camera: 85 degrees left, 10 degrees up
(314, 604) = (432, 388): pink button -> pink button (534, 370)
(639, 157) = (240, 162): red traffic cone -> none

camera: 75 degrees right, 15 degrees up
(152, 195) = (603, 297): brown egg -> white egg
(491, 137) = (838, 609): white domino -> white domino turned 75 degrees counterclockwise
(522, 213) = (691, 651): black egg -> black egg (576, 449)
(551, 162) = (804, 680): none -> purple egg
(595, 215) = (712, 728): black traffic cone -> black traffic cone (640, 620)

* * *

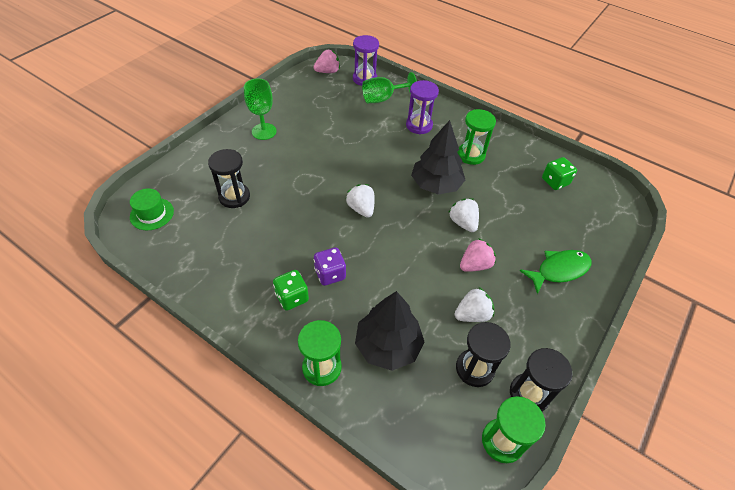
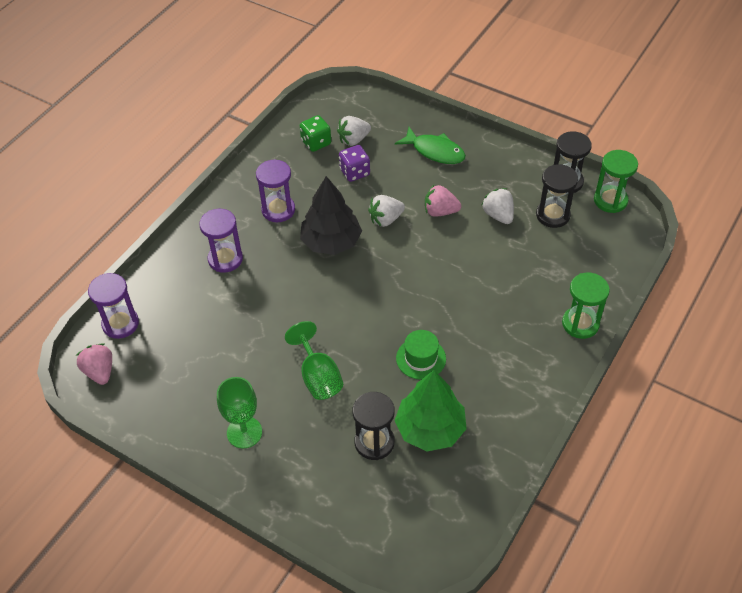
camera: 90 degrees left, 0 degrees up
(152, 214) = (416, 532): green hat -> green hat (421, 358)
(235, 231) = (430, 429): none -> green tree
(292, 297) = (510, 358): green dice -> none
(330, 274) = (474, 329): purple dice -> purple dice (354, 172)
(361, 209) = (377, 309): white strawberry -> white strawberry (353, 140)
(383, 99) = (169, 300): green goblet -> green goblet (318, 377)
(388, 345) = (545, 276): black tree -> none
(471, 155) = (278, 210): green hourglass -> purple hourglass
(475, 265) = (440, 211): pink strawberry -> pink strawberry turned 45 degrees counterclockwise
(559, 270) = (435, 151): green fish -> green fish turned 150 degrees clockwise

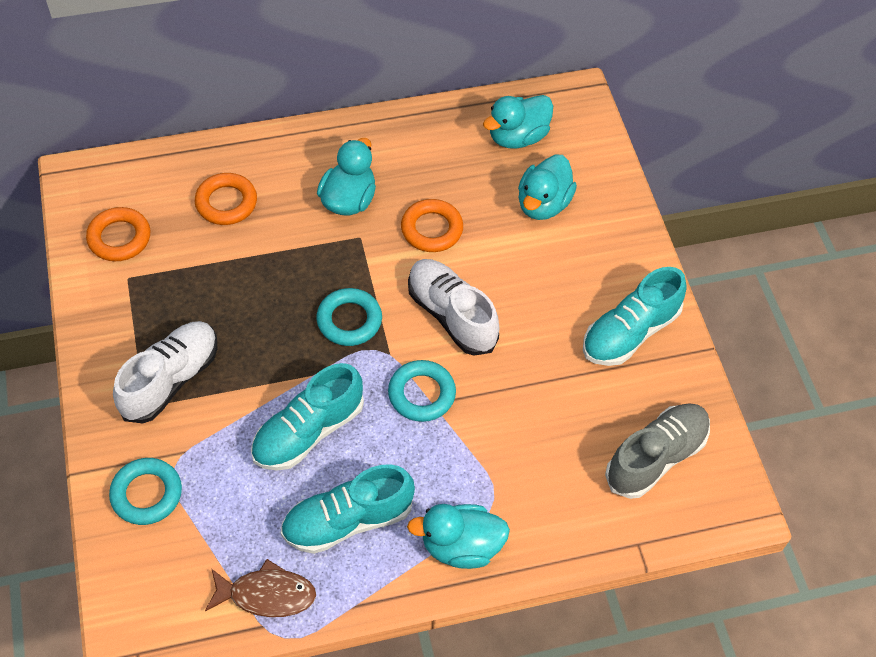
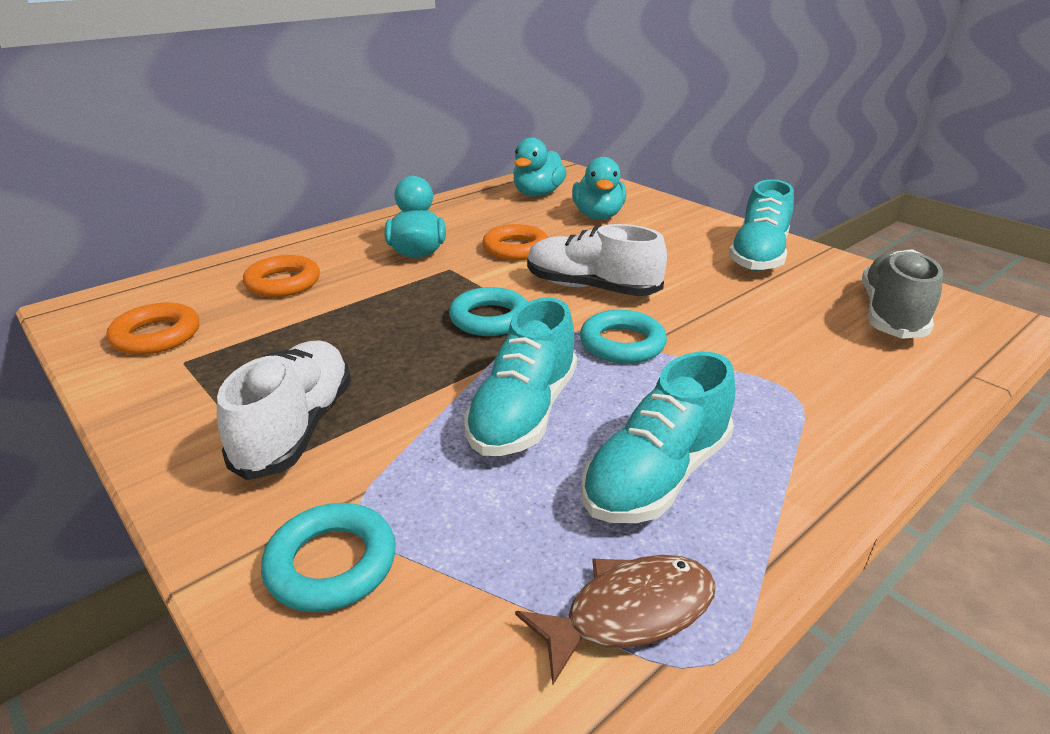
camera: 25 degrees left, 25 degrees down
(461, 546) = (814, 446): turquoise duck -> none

_Exercise objective_. Above this task is a listing with pictures in it. Retype only the lines from the one containing "(292, 297) = (510, 358): green dice -> none" through the one containing "(461, 546) = (814, 446): turquoise", both included, and not the pictures.

_Exercise output_.
(292, 297) = (510, 358): green dice -> none
(330, 274) = (474, 329): purple dice -> purple dice (354, 172)
(361, 209) = (377, 309): white strawberry -> white strawberry (353, 140)
(383, 99) = (169, 300): green goblet -> green goblet (318, 377)
(388, 345) = (545, 276): black tree -> none
(471, 155) = (278, 210): green hourglass -> purple hourglass
(475, 265) = (440, 211): pink strawberry -> pink strawberry turned 45 degrees counterclockwise
(559, 270) = (435, 151): green fish -> green fish turned 150 degrees clockwise

camera: 25 degrees left, 25 degrees down
(461, 546) = (814, 446): turquoise duck -> none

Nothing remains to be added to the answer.